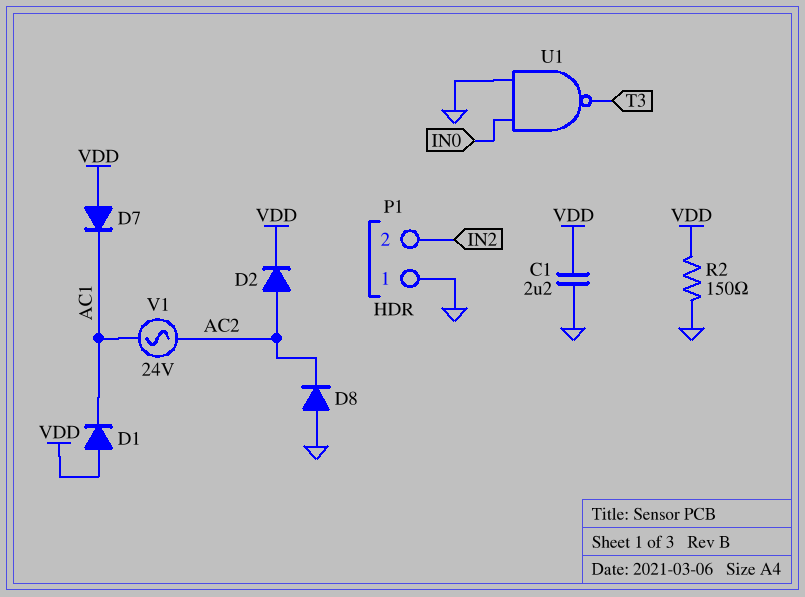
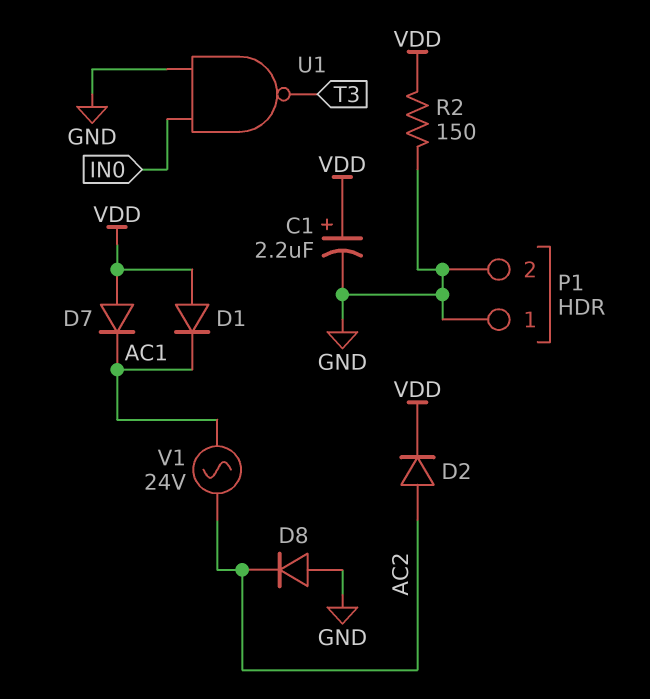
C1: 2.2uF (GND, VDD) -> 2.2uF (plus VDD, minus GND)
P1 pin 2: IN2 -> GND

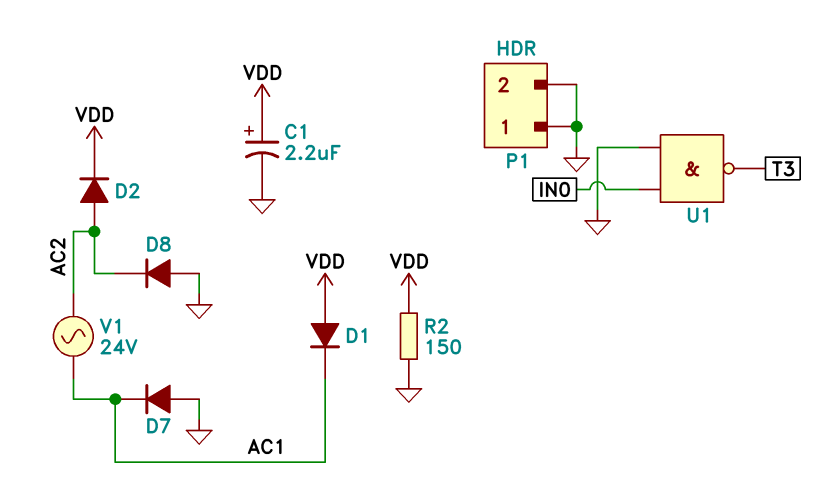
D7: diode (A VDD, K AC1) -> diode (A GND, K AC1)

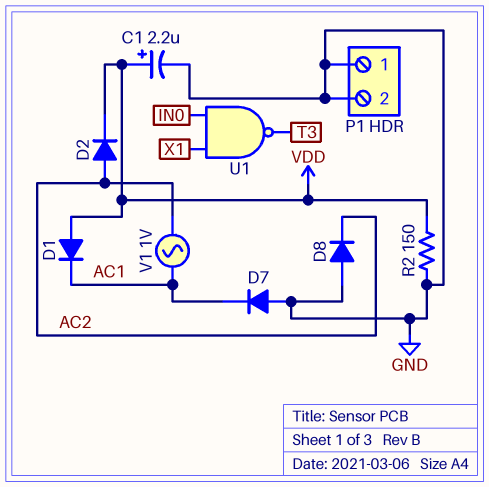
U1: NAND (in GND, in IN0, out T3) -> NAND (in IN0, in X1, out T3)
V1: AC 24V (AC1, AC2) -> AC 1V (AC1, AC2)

◆ ◆ ◆ ◆ ◆

** Task requirements **
Everything above except the pictures must be restated exactly.

** Answer for this exercise **
C1: 2.2uF (GND, VDD) -> 2.2uF (plus VDD, minus GND)
P1 pin 2: IN2 -> GND

D7: diode (A VDD, K AC1) -> diode (A GND, K AC1)

U1: NAND (in GND, in IN0, out T3) -> NAND (in IN0, in X1, out T3)
V1: AC 24V (AC1, AC2) -> AC 1V (AC1, AC2)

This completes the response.